What you are asked to do:
Copy the listing below word for word, starting with the line that contains "Question: Which of the following" and going on through the line that contains "(B) radiator", both included, and nothing else.
━━━
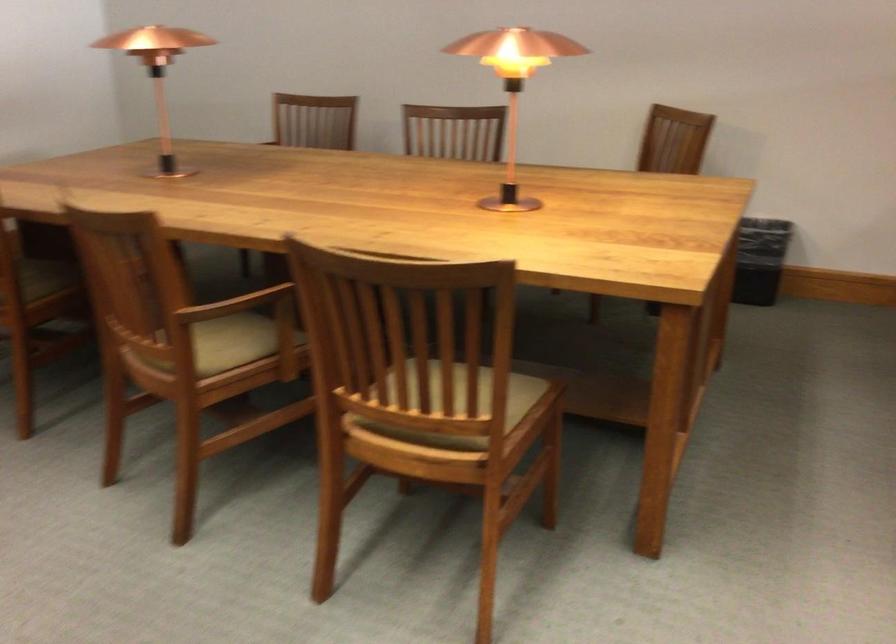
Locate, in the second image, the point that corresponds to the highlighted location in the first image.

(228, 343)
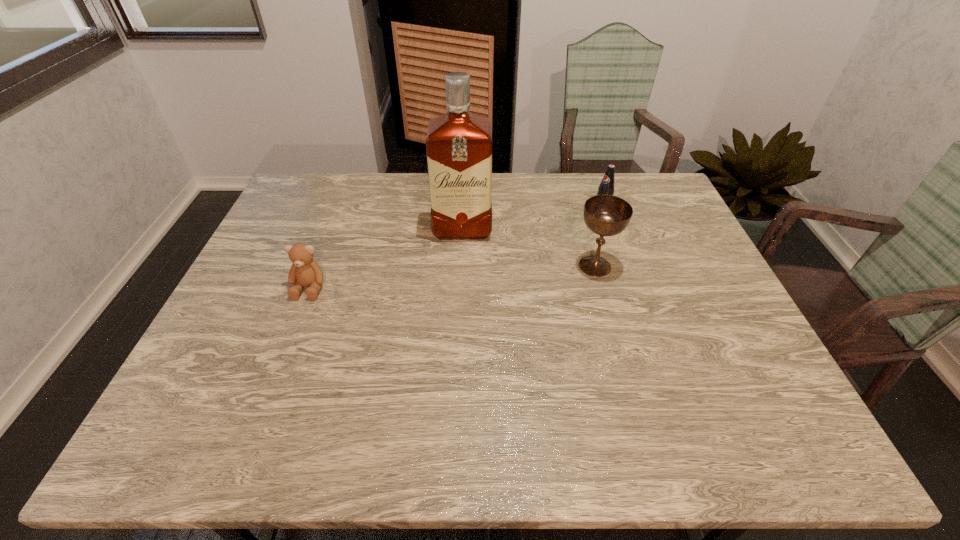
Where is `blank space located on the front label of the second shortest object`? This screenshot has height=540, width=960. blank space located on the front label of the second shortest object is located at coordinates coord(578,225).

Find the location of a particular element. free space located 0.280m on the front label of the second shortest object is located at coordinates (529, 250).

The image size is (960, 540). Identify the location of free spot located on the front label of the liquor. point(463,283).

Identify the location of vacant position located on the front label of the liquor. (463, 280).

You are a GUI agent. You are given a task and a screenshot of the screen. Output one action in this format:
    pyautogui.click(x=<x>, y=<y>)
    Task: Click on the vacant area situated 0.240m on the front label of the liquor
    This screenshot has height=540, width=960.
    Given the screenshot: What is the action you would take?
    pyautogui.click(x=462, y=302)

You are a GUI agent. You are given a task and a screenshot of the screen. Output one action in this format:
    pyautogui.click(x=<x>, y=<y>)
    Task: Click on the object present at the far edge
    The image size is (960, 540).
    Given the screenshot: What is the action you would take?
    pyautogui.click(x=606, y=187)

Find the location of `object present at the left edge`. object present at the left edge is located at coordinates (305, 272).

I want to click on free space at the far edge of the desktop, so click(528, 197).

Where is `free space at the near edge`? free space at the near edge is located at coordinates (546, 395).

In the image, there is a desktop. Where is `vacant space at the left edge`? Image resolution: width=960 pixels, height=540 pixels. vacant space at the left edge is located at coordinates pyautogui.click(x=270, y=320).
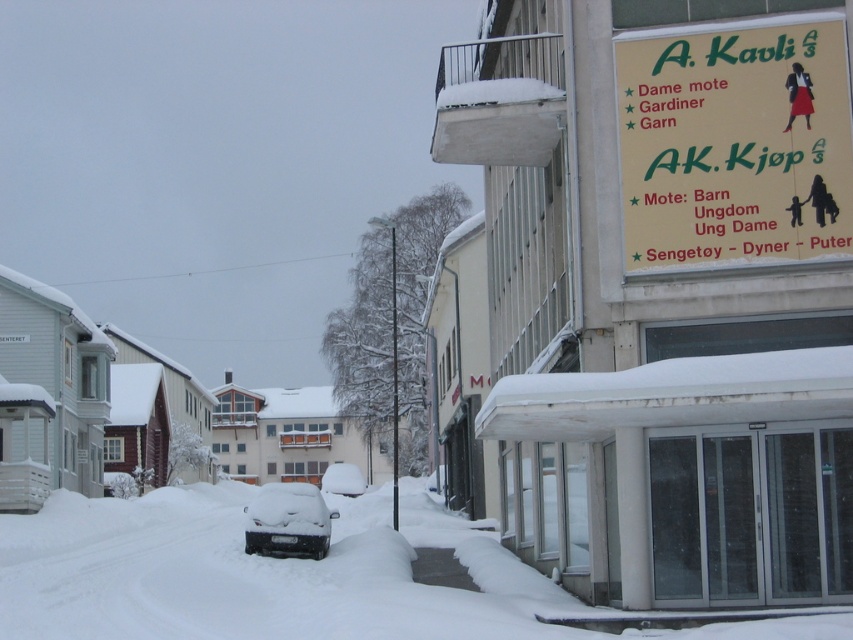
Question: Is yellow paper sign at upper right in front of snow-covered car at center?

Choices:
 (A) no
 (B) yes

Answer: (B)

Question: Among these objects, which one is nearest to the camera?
━━━
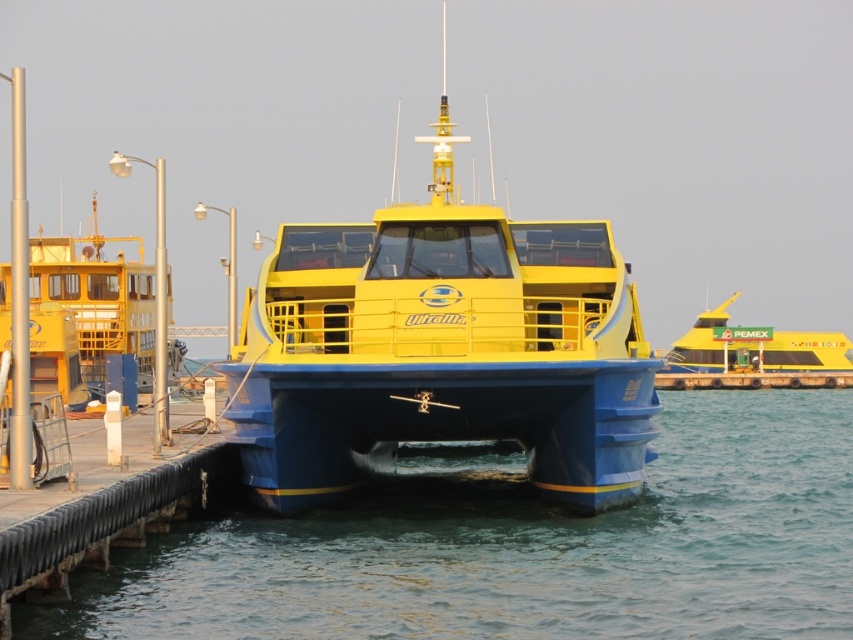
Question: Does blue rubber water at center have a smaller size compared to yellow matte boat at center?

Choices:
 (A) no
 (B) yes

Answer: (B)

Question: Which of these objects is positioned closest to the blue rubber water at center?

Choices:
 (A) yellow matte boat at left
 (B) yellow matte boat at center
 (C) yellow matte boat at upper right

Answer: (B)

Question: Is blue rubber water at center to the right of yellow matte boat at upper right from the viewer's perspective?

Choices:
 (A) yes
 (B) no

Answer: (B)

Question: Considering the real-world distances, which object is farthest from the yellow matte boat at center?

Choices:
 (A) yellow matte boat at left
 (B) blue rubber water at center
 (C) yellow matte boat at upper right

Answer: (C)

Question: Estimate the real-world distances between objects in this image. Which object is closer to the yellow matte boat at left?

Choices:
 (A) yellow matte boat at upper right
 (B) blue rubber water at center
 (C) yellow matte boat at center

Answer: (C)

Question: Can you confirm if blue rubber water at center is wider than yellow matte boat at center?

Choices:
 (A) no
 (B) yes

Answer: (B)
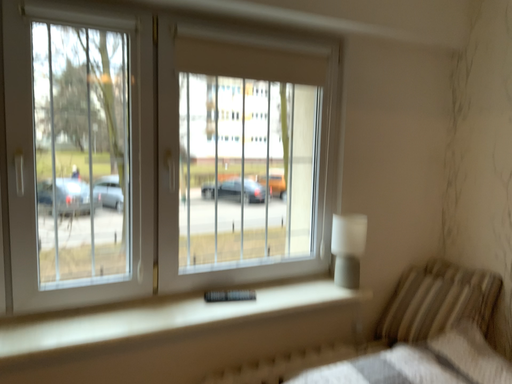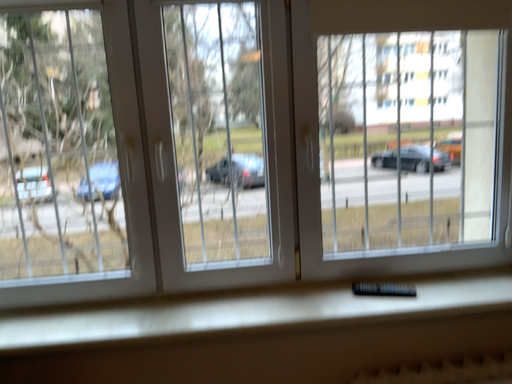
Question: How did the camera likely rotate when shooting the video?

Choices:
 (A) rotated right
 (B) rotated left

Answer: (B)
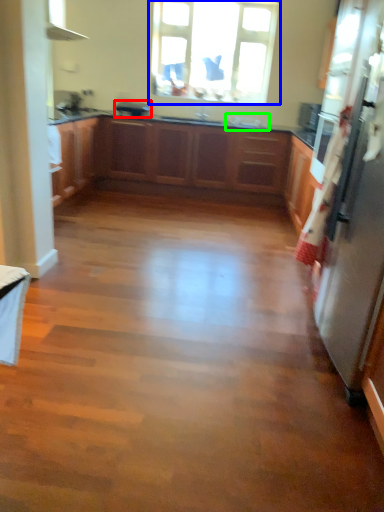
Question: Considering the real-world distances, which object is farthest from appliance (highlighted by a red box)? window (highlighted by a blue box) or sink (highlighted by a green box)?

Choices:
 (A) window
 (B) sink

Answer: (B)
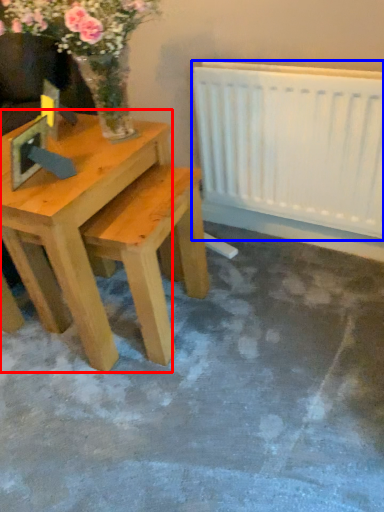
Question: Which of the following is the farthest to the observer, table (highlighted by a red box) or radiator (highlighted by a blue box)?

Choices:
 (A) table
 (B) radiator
━━━
Response below:
Question: Which of the following is the farthest to the observer, table (highlighted by a red box) or radiator (highlighted by a blue box)?

Choices:
 (A) table
 (B) radiator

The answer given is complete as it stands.